### WHAT THE TASK ASKS
Can you print the data exactly and leave out each image?
***
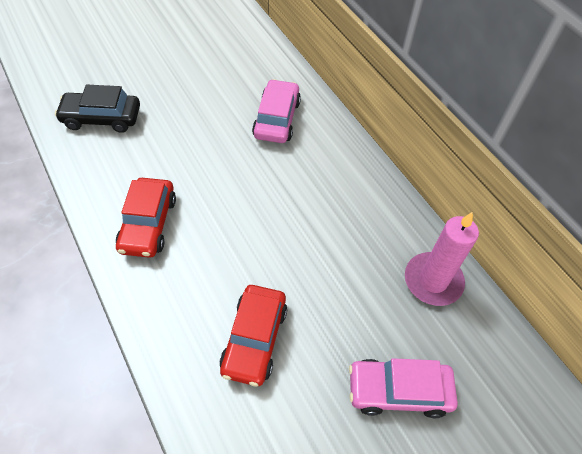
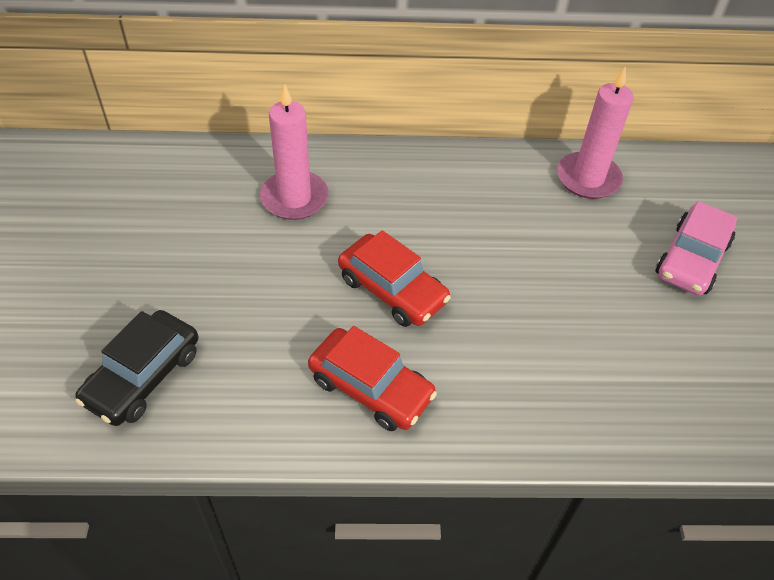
camera: 60 degrees left, 5 degrees down
(254, 339) = (586, 346): red car -> red car (392, 289)
(276, 119) = (294, 198): pink car -> pink candle

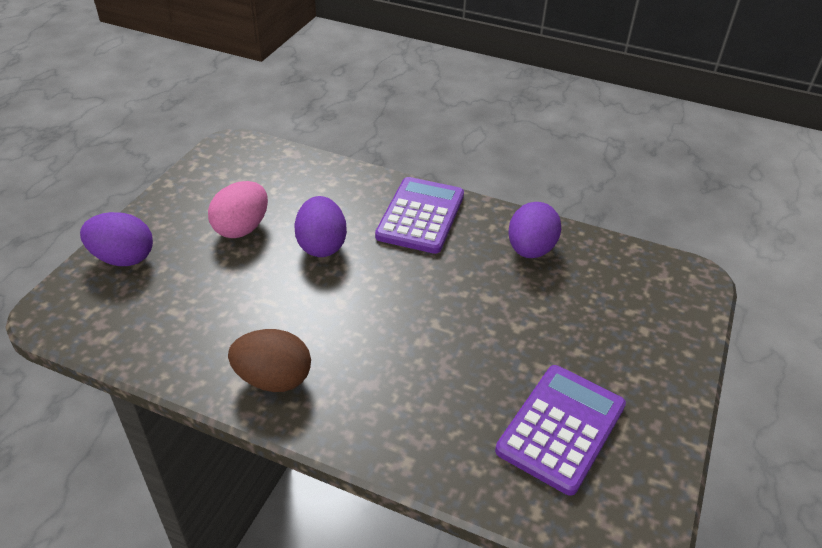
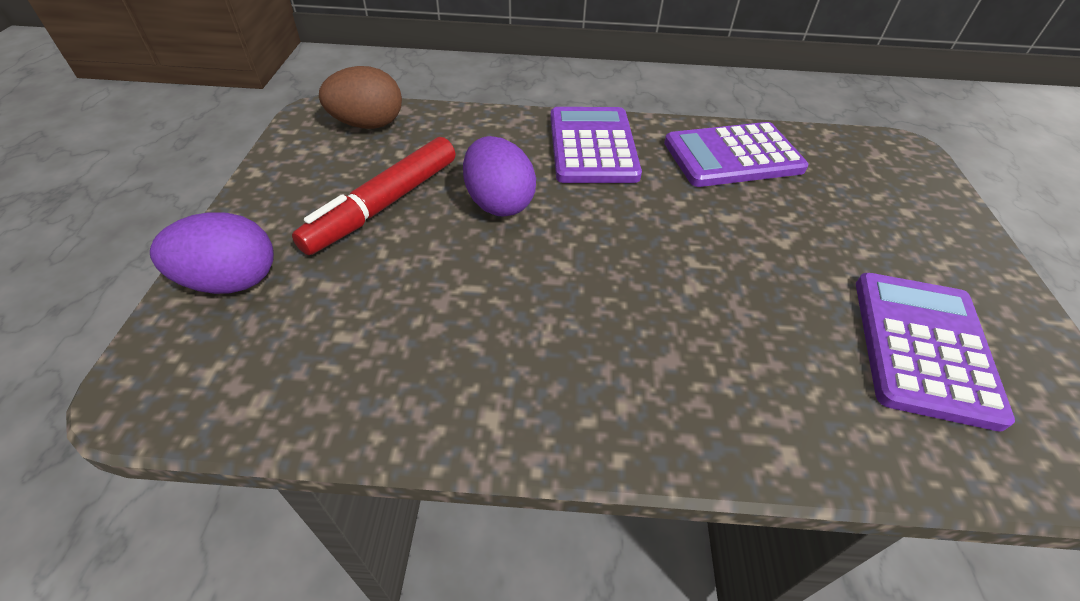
camera: 20 degrees left, 5 degrees up
(242, 228) = (384, 205): pink egg -> red marker
(273, 379) = (541, 393): brown egg -> brown egg (368, 124)
(530, 250) = (733, 156): purple egg -> purple calculator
***
### EXERCISE ANSWER
camera: 60 degrees left, 5 degrees down
(254, 339) = (586, 346): red car -> red car (392, 289)
(276, 119) = (294, 198): pink car -> pink candle

camera: 20 degrees left, 5 degrees up
(242, 228) = (384, 205): pink egg -> red marker
(273, 379) = (541, 393): brown egg -> brown egg (368, 124)
(530, 250) = (733, 156): purple egg -> purple calculator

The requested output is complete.